Object correspondence data:
[Start of Attachment]

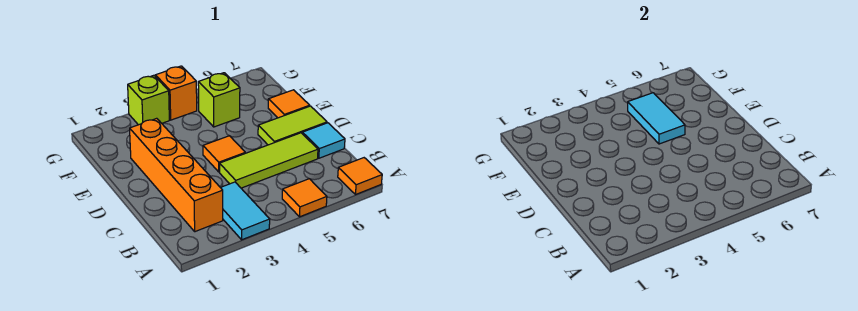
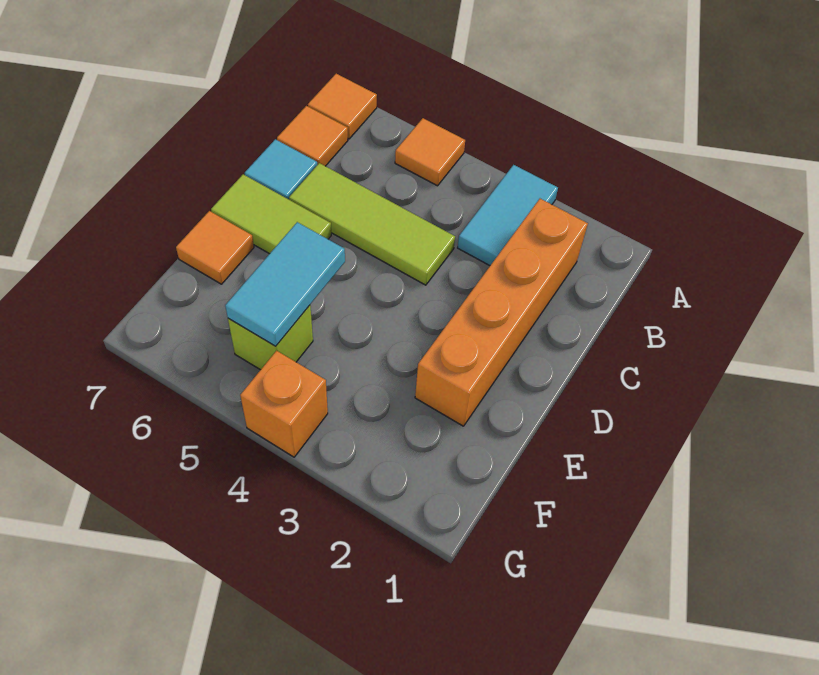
orange tile D4 level 1 -> orange tile B7 level 1
lime brick G3 level 1 -> none

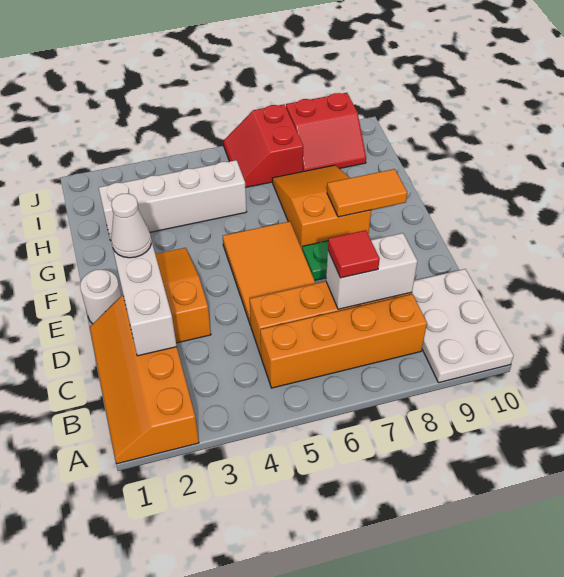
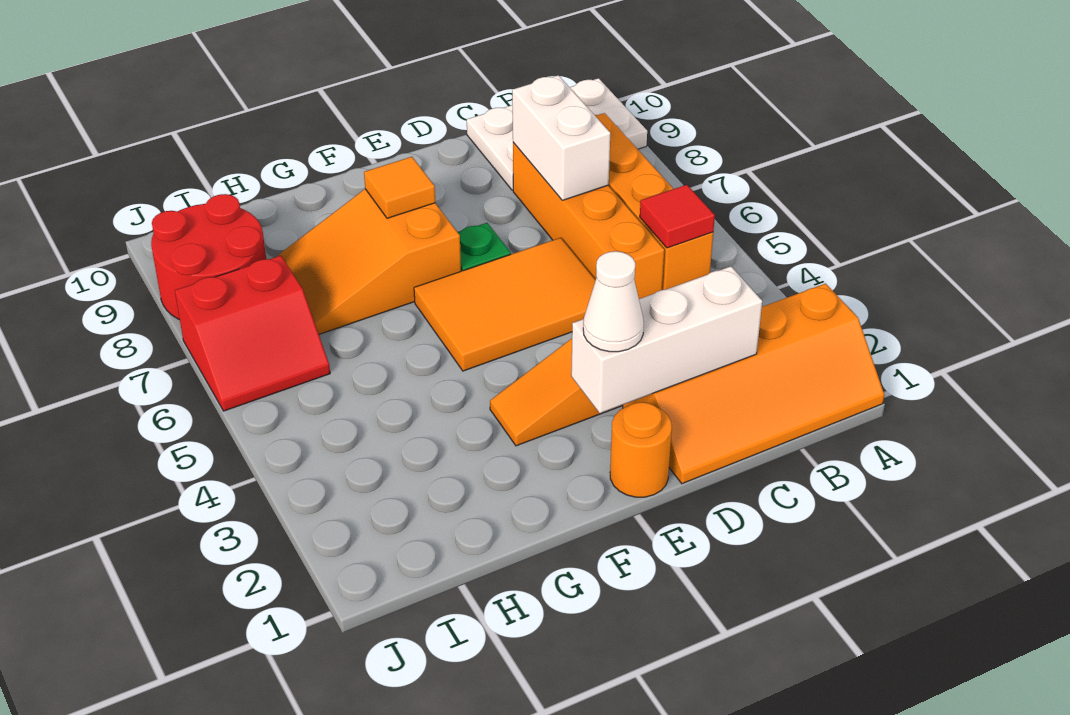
red tile C7 level 3 -> red tile B5 level 2
white round brick E1 level 1 -> orange round brick E1 level 1
orange tile F8:F9 level 2 -> orange tile F8 level 2
white brick H2:H5 level 1 -> none
red slope I8:J9 level 1 top J -> red round brick I8:J9 level 1

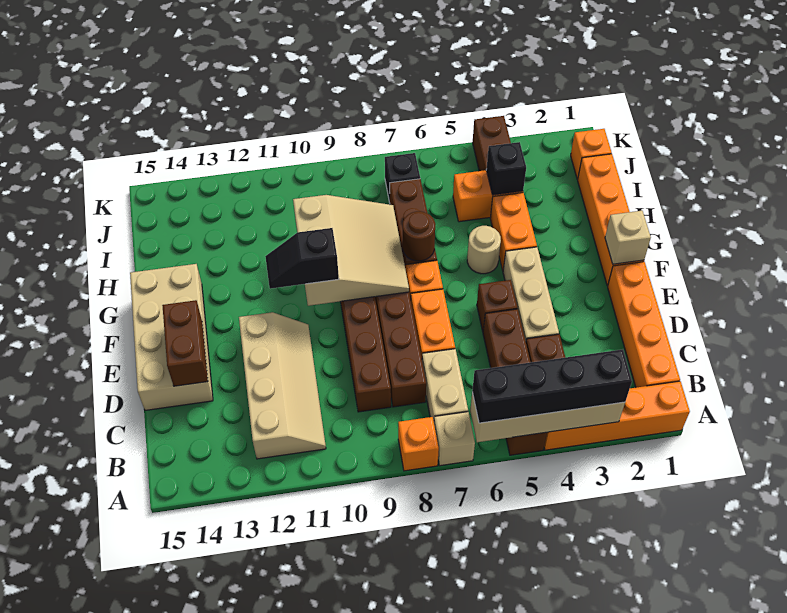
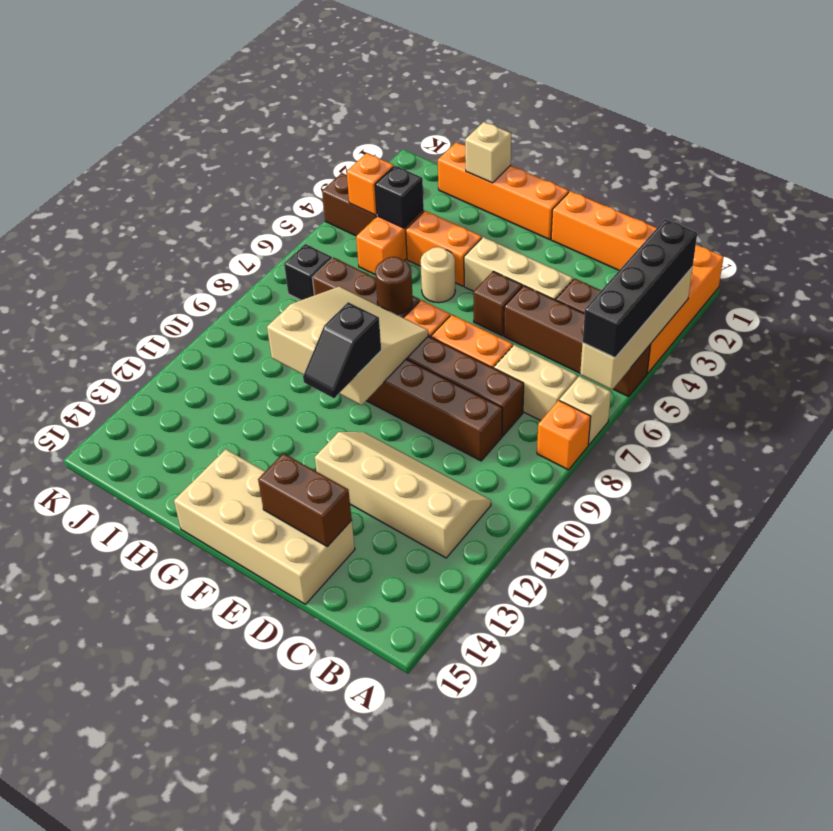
tan brick F1 level 2 -> tan brick H1 level 2
orange brick J1 level 1 -> orange brick J4 level 2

[End of Attachment]

* _Exercise objective_: Respond with the number of lines in the entries that include the string "white", and nothing besides.

* _Response to this task_: 2